(Data shown Opens)

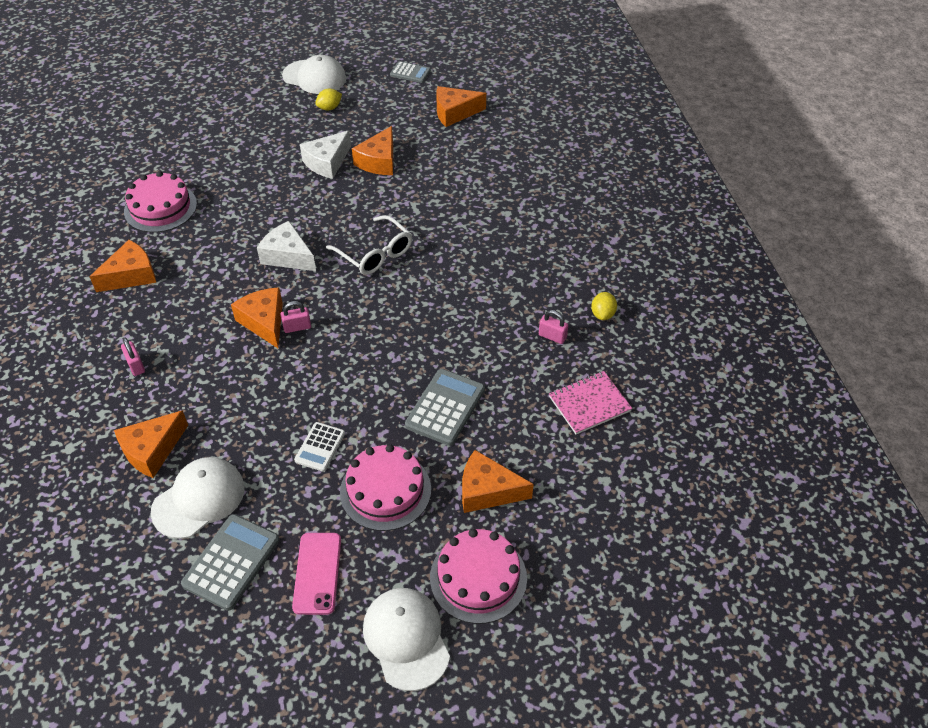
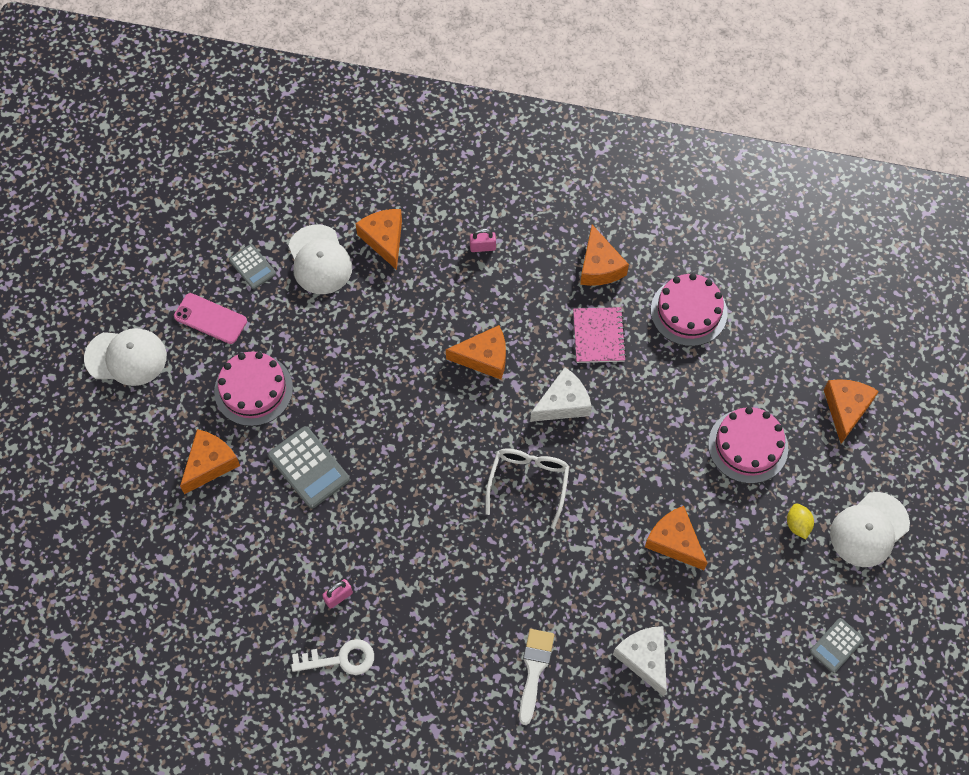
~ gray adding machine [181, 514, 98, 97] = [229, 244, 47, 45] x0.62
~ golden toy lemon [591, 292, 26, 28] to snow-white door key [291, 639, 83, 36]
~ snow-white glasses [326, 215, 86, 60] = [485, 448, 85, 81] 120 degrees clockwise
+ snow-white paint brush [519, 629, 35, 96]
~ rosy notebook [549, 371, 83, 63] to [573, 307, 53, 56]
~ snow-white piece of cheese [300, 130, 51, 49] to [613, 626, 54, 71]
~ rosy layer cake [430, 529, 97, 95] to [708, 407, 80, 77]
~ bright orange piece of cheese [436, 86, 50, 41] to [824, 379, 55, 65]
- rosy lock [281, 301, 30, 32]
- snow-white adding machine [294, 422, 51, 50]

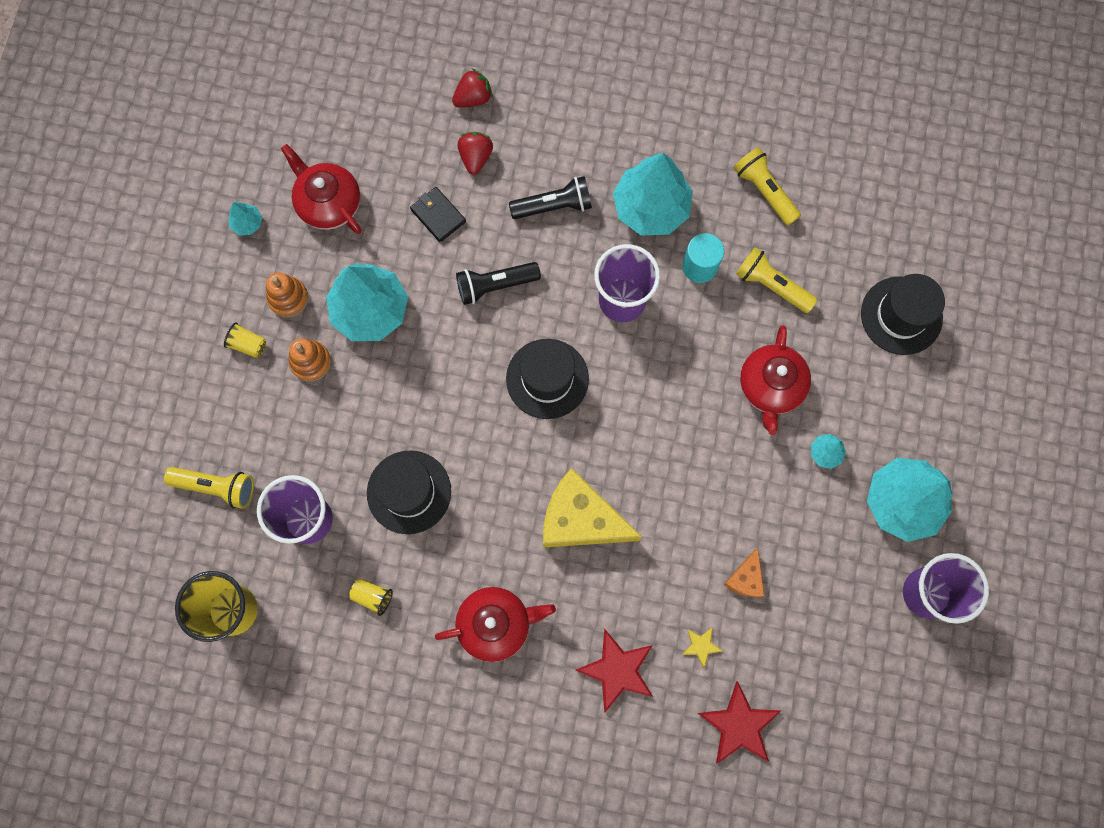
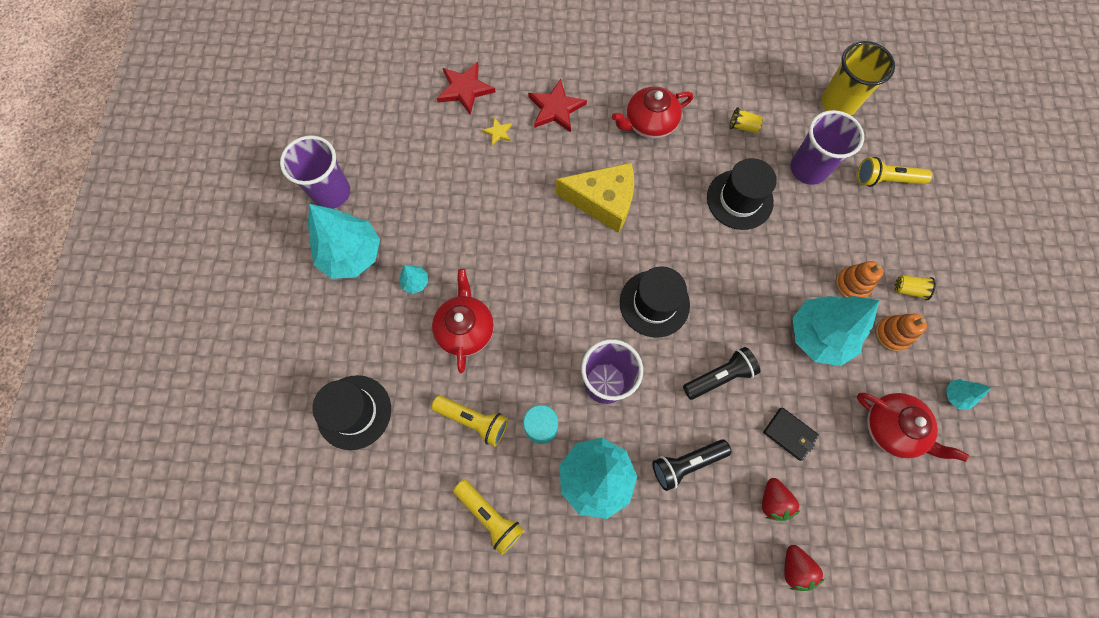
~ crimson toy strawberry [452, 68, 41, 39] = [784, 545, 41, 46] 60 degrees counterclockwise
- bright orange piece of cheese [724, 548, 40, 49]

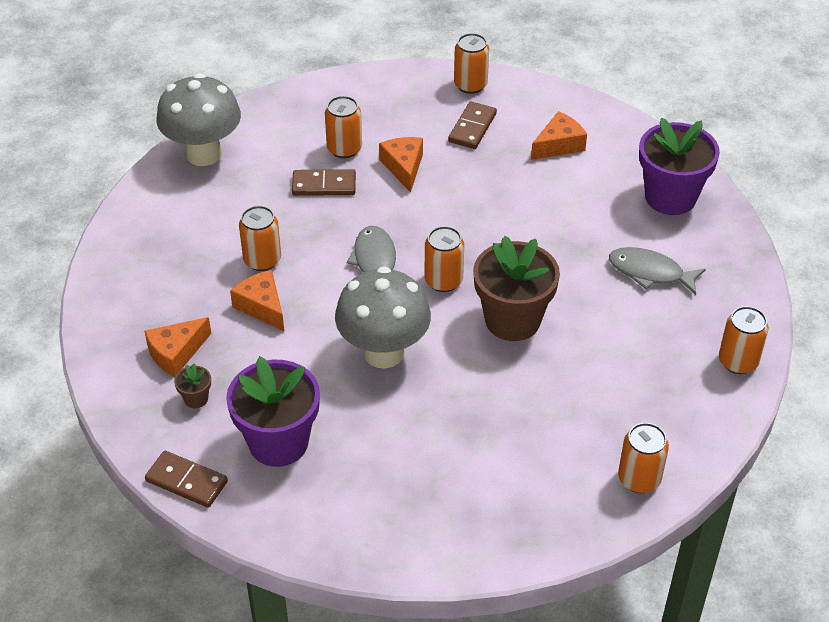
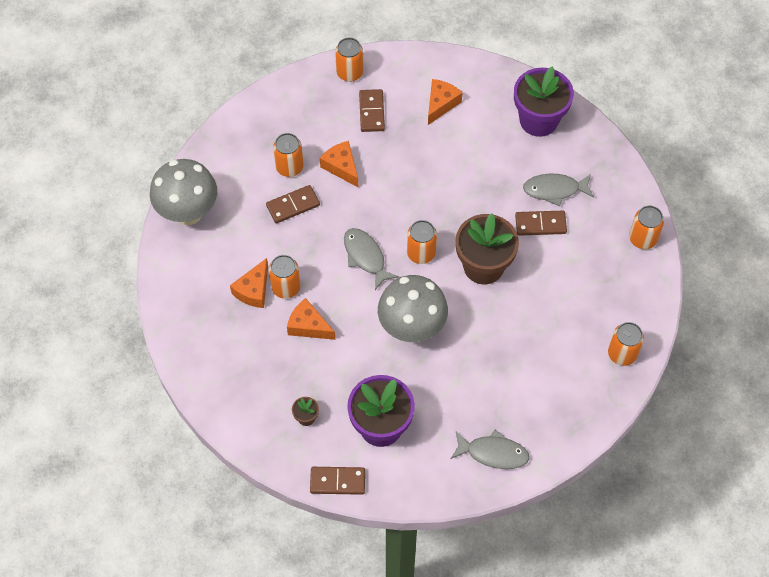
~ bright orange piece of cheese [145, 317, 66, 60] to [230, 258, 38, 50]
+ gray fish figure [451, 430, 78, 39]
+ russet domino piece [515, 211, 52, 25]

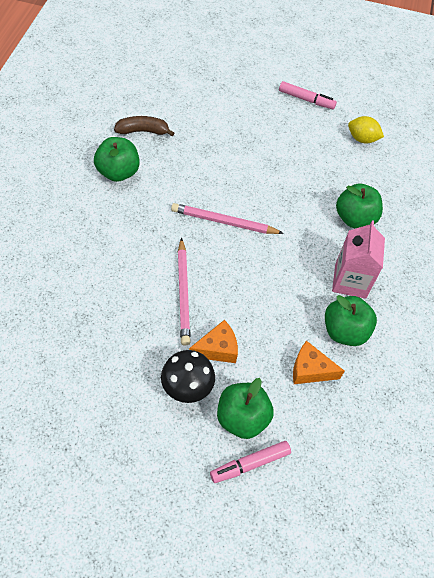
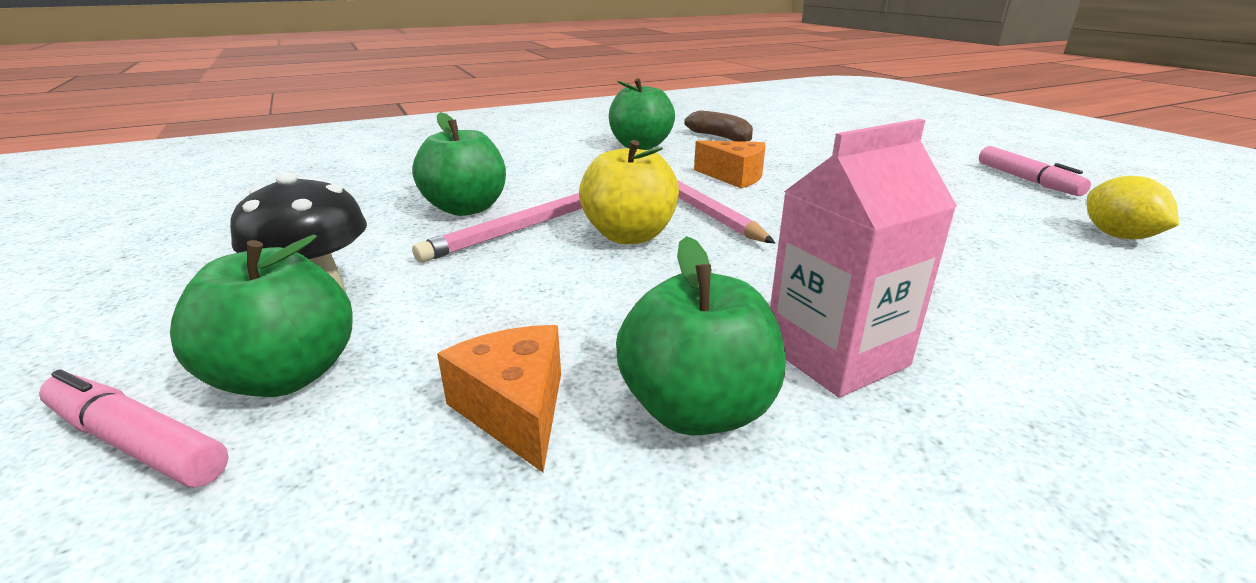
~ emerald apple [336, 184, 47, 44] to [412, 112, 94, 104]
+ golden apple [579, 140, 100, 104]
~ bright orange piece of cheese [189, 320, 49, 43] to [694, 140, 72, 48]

(Data shown Closes)

* Assignment *
Copy exactly and only this span: the line with "639, 83, 36]" through the final line of the entries, both ends included, with the pictures left out.

* Response to the task *
~ golden toy lemon [591, 292, 26, 28] to snow-white door key [291, 639, 83, 36]
~ snow-white glasses [326, 215, 86, 60] = [485, 448, 85, 81] 120 degrees clockwise
+ snow-white paint brush [519, 629, 35, 96]
~ rosy notebook [549, 371, 83, 63] to [573, 307, 53, 56]
~ snow-white piece of cheese [300, 130, 51, 49] to [613, 626, 54, 71]
~ rosy layer cake [430, 529, 97, 95] to [708, 407, 80, 77]
~ bright orange piece of cheese [436, 86, 50, 41] to [824, 379, 55, 65]
- rosy lock [281, 301, 30, 32]
- snow-white adding machine [294, 422, 51, 50]

~ crimson toy strawberry [452, 68, 41, 39] = [784, 545, 41, 46] 60 degrees counterclockwise
- bright orange piece of cheese [724, 548, 40, 49]

~ bright orange piece of cheese [145, 317, 66, 60] to [230, 258, 38, 50]
+ gray fish figure [451, 430, 78, 39]
+ russet domino piece [515, 211, 52, 25]

~ emerald apple [336, 184, 47, 44] to [412, 112, 94, 104]
+ golden apple [579, 140, 100, 104]
~ bright orange piece of cheese [189, 320, 49, 43] to [694, 140, 72, 48]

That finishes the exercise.